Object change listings
########################################

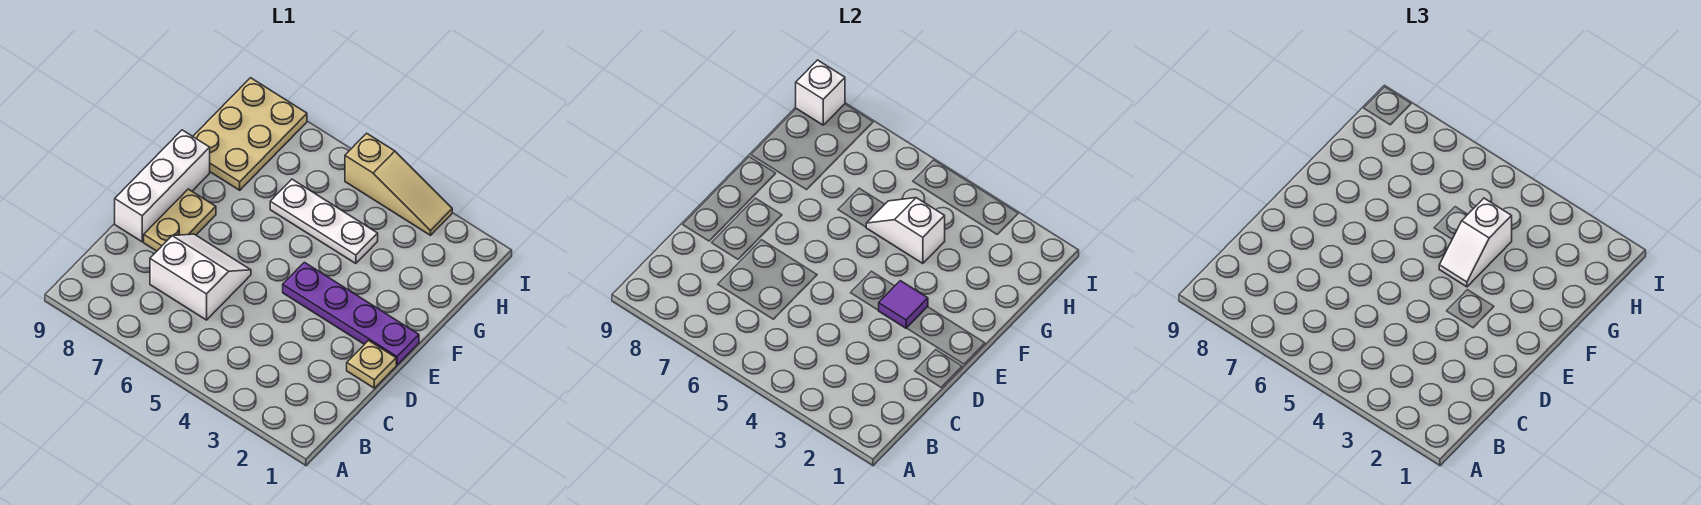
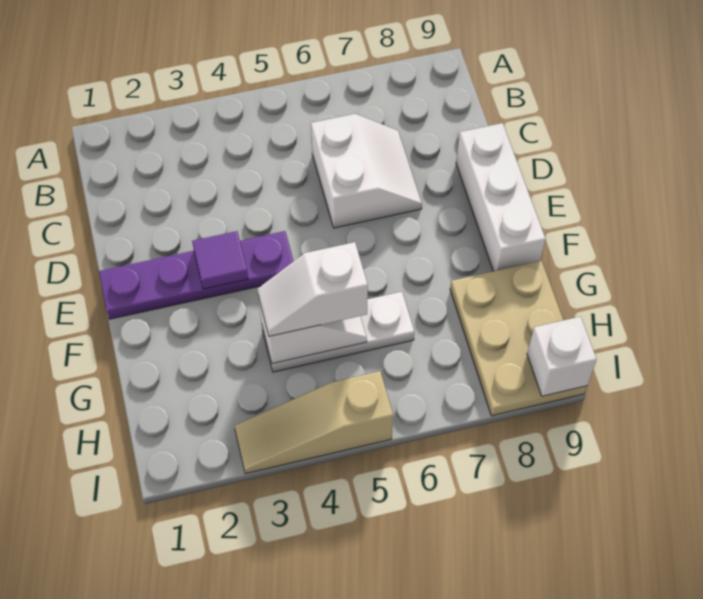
white slope C6:D7 level 1 top C -> white slope C6:D7 level 1 top 6
tan plate D1 level 1 -> none
tan plate D8:E8 level 1 -> none
white slope F4:G4 level 3 top G -> white slope G4:G5 level 3 top 5

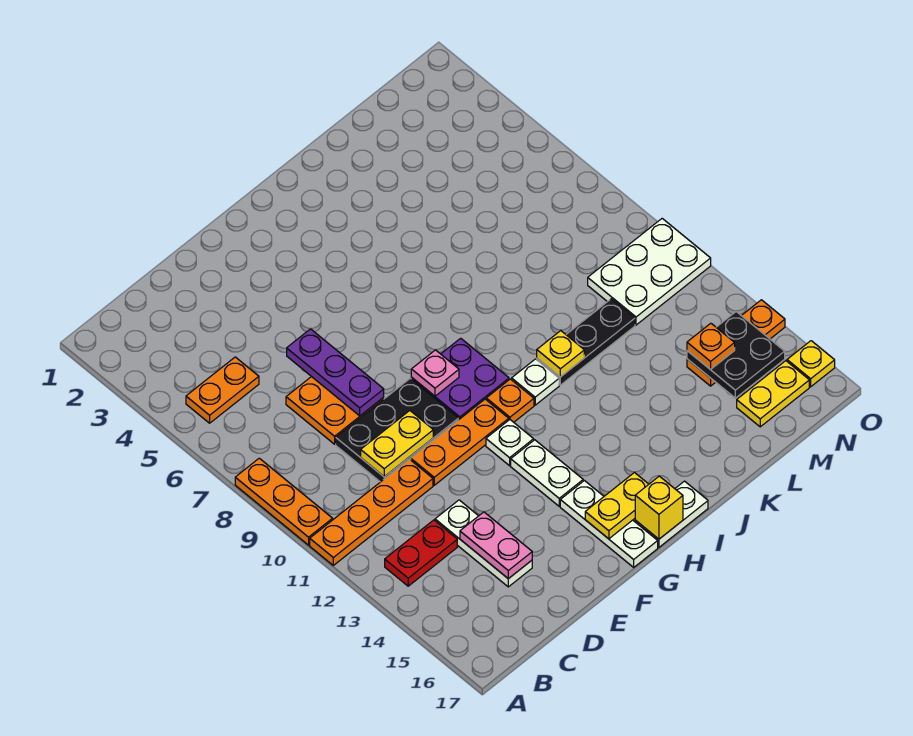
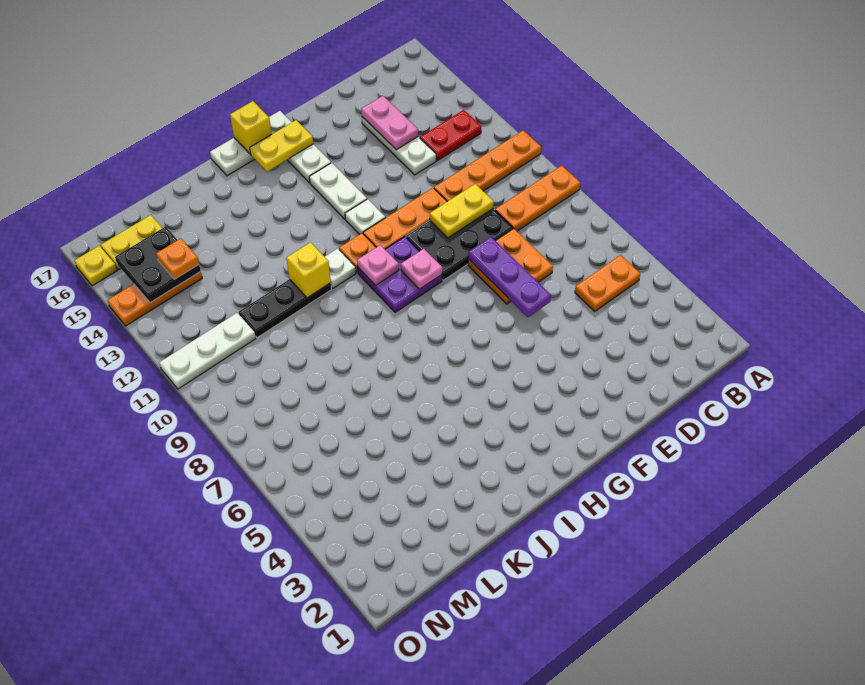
orange plate A8:A10 level 1 -> orange plate A9:C9 level 1
none -> pink plate H10 level 2
yellow plate J11 level 2 -> yellow brick J11 level 2
white plate M10:O11 level 1 -> white plate M11:O11 level 1

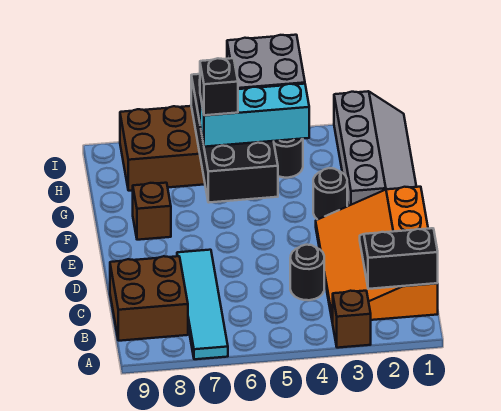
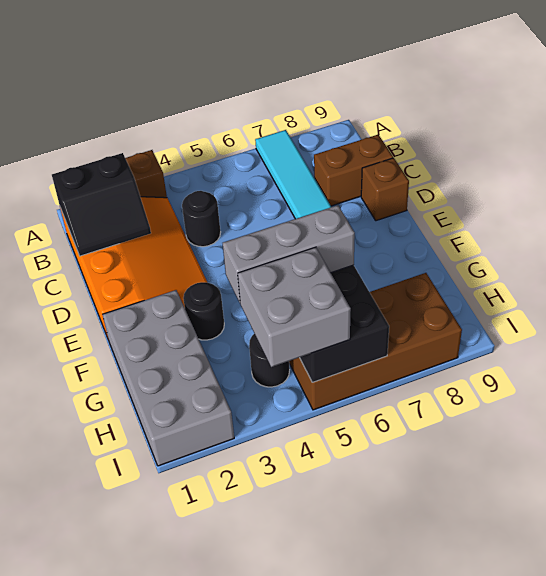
brown brick B8:C9 level 1 -> brown brick C8:C9 level 1
grey slope F1:I2 level 1 top 2 -> grey brick F1:I2 level 1
brown brick F8 level 1 -> brown brick D9 level 1
cyan brick G4:G6 level 3 -> grey brick G4:G6 level 3
black brick G6 level 4 -> none

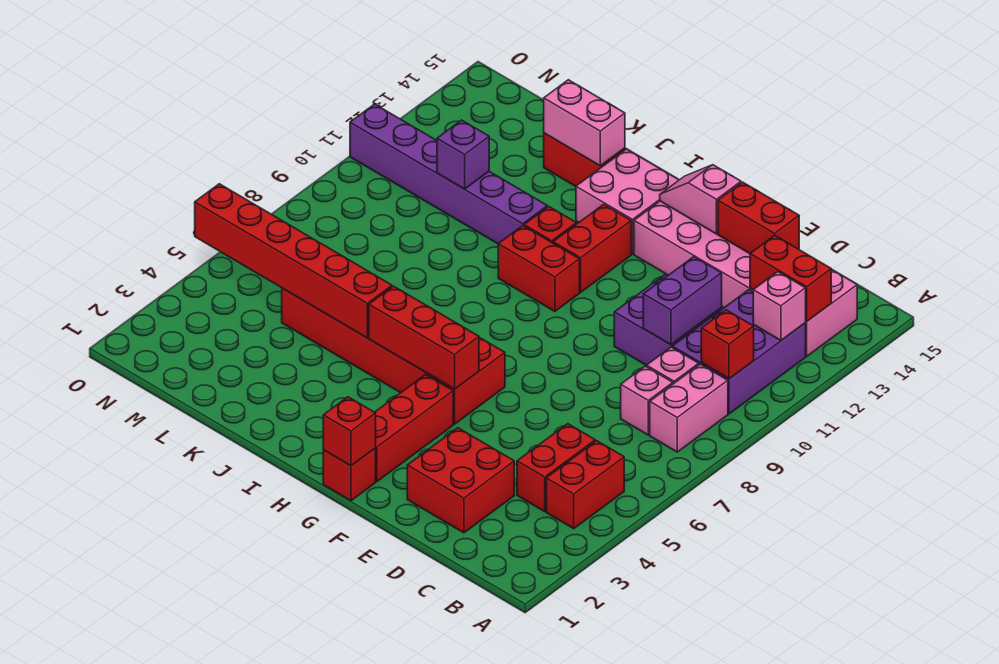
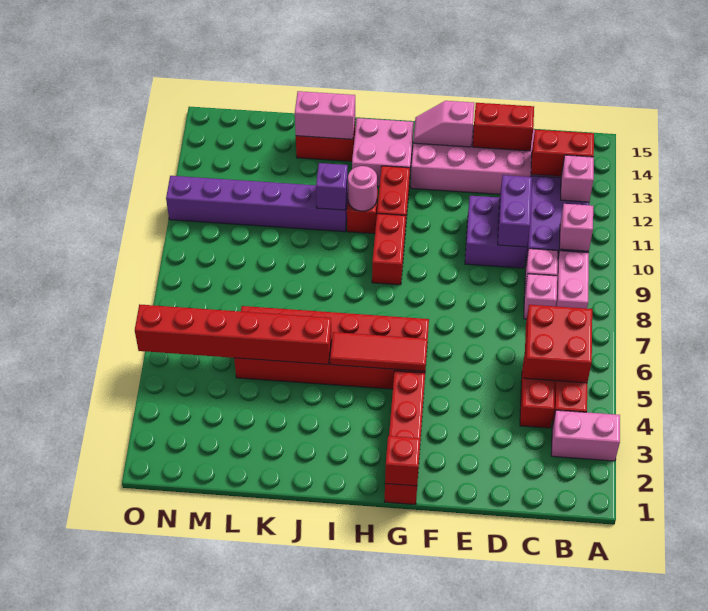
none -> pink brick A3:B3 level 1
red brick B10 level 2 -> pink brick B10 level 2
red brick D2:E3 level 1 -> red brick B5:C6 level 2
red brick G5:I5 level 2 -> red tile G5:I5 level 2
red brick H10:I10 level 1 -> red brick H9:H10 level 1
none -> pink round brick I11 level 2
purple brick L11 level 2 -> purple brick J11 level 2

########################################

→ WORK INSTRUCTIONS
Except for the pictures, copy every line of the records above exactly.

→ SOLUTION FOR THIS PROBLEM
white slope C6:D7 level 1 top C -> white slope C6:D7 level 1 top 6
tan plate D1 level 1 -> none
tan plate D8:E8 level 1 -> none
white slope F4:G4 level 3 top G -> white slope G4:G5 level 3 top 5

orange plate A8:A10 level 1 -> orange plate A9:C9 level 1
none -> pink plate H10 level 2
yellow plate J11 level 2 -> yellow brick J11 level 2
white plate M10:O11 level 1 -> white plate M11:O11 level 1

brown brick B8:C9 level 1 -> brown brick C8:C9 level 1
grey slope F1:I2 level 1 top 2 -> grey brick F1:I2 level 1
brown brick F8 level 1 -> brown brick D9 level 1
cyan brick G4:G6 level 3 -> grey brick G4:G6 level 3
black brick G6 level 4 -> none

none -> pink brick A3:B3 level 1
red brick B10 level 2 -> pink brick B10 level 2
red brick D2:E3 level 1 -> red brick B5:C6 level 2
red brick G5:I5 level 2 -> red tile G5:I5 level 2
red brick H10:I10 level 1 -> red brick H9:H10 level 1
none -> pink round brick I11 level 2
purple brick L11 level 2 -> purple brick J11 level 2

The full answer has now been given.